* PROMPT: All entries below need to be written out exactly, but without their pictures.

* INFORMATION:
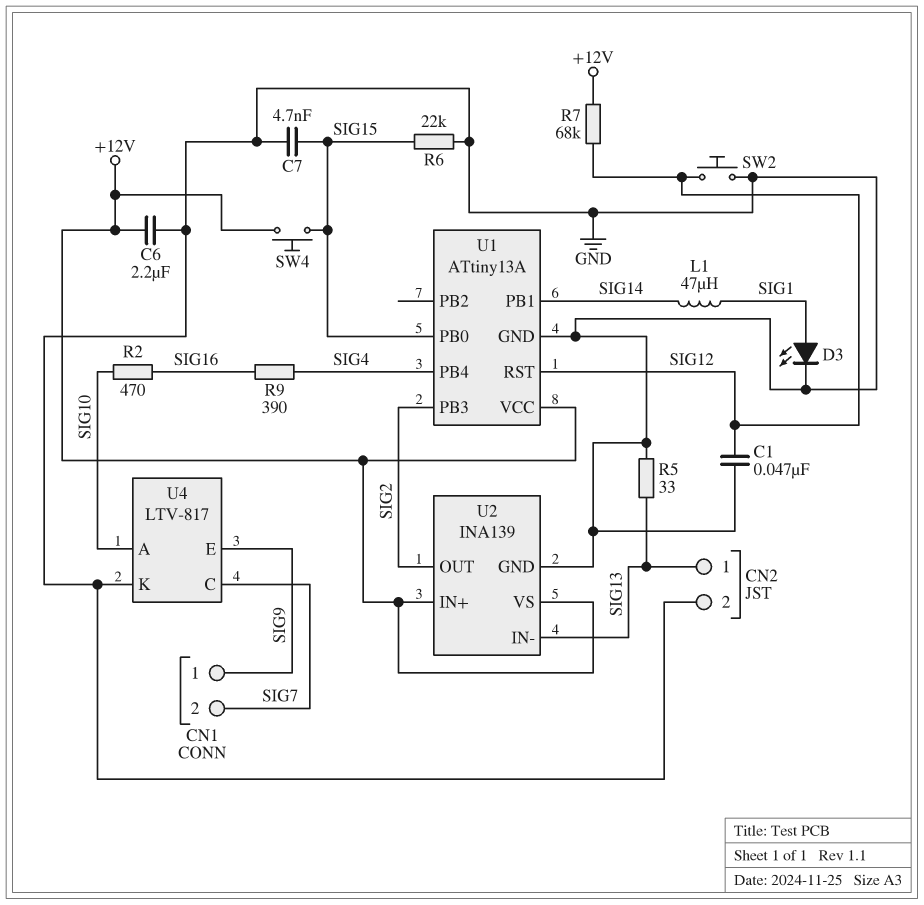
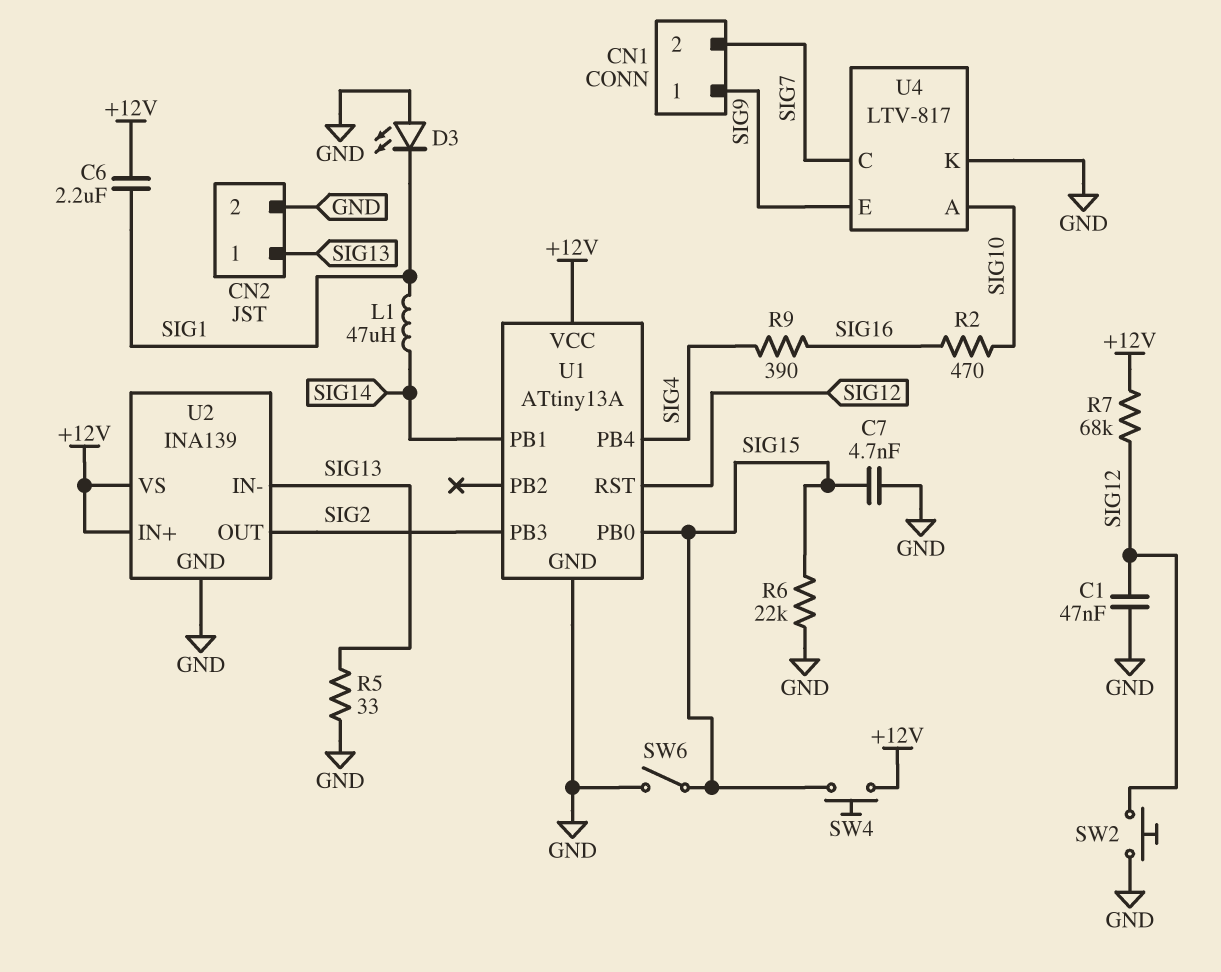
C6: 2.2uF (+12V, GND) -> 2.2uF (+12V, SIG1)
D3: LED (A SIG1, K GND) -> LED (A GND, K SIG1)
SW6: none -> switch (GND, SIG15)

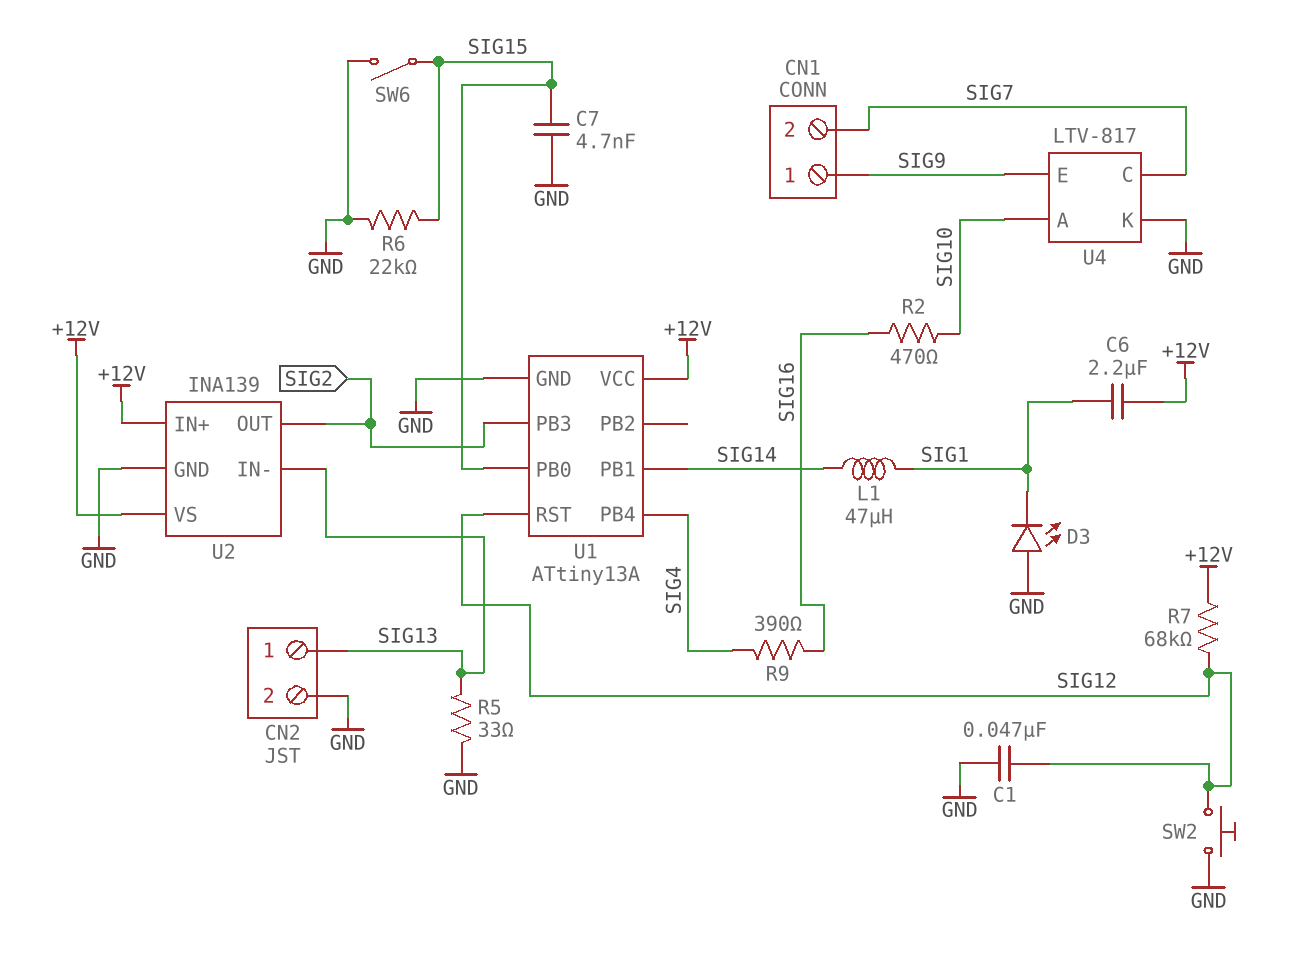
SW4: button (+12V, SIG15) -> none

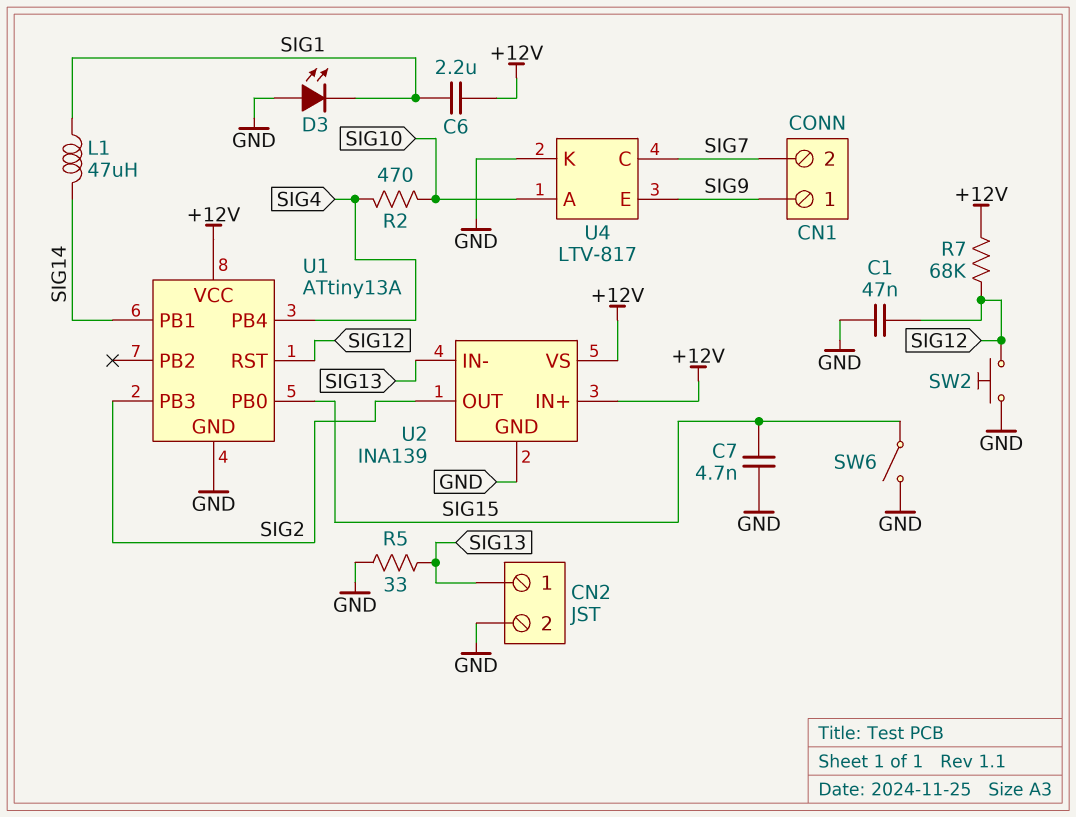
R2: 470 (SIG10, SIG16) -> 470 (SIG4, SIG10)
R6: 22k (GND, SIG15) -> none
R9: 390 (SIG4, SIG16) -> none

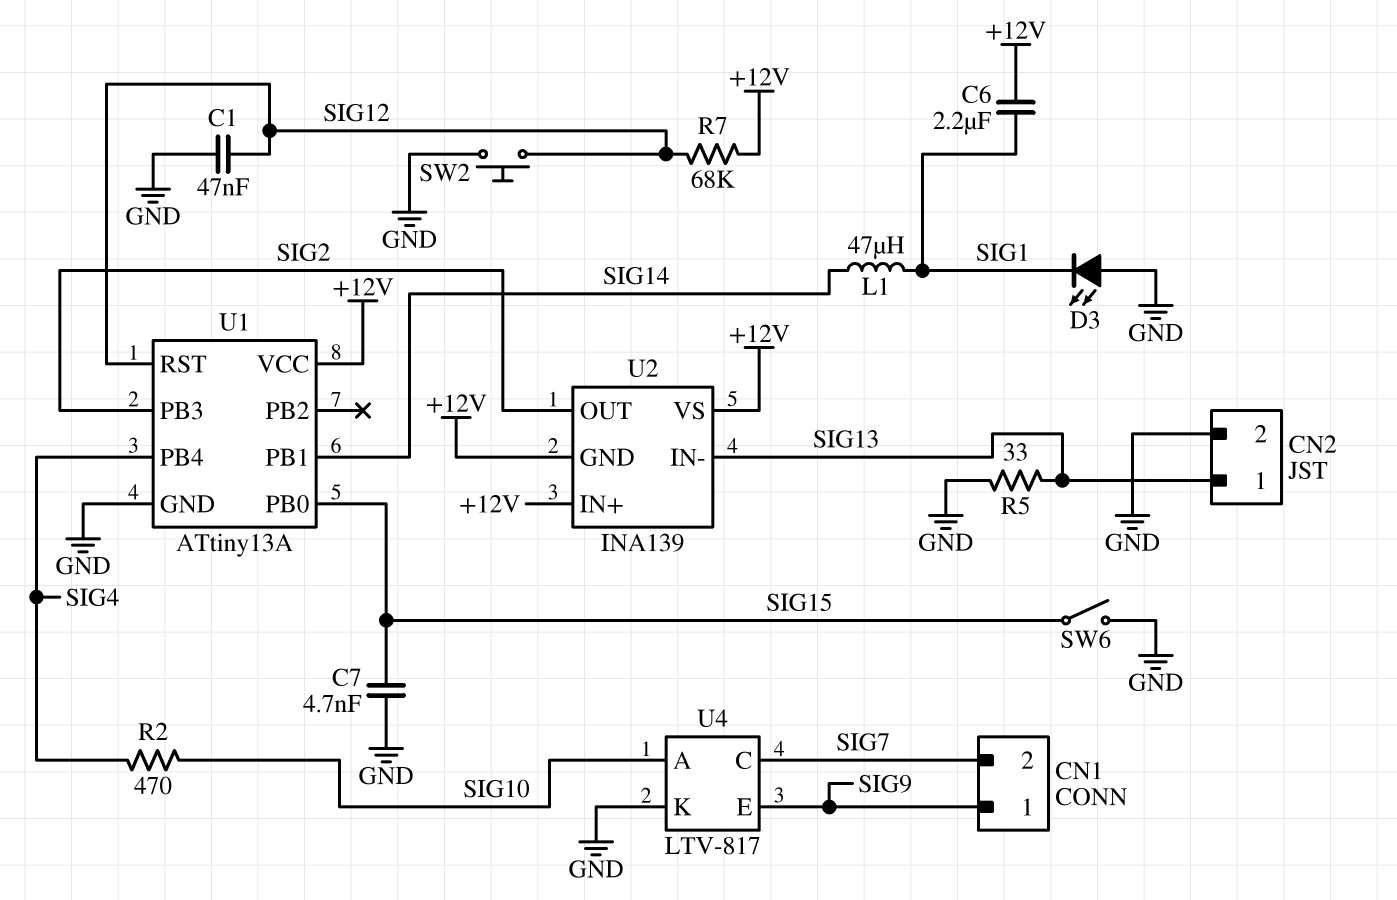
U2 pin GND: GND -> +12V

* TASK SOLUTION:
C6: 2.2uF (+12V, GND) -> 2.2uF (+12V, SIG1)
D3: LED (A SIG1, K GND) -> LED (A GND, K SIG1)
SW6: none -> switch (GND, SIG15)

SW4: button (+12V, SIG15) -> none

R2: 470 (SIG10, SIG16) -> 470 (SIG4, SIG10)
R6: 22k (GND, SIG15) -> none
R9: 390 (SIG4, SIG16) -> none

U2 pin GND: GND -> +12V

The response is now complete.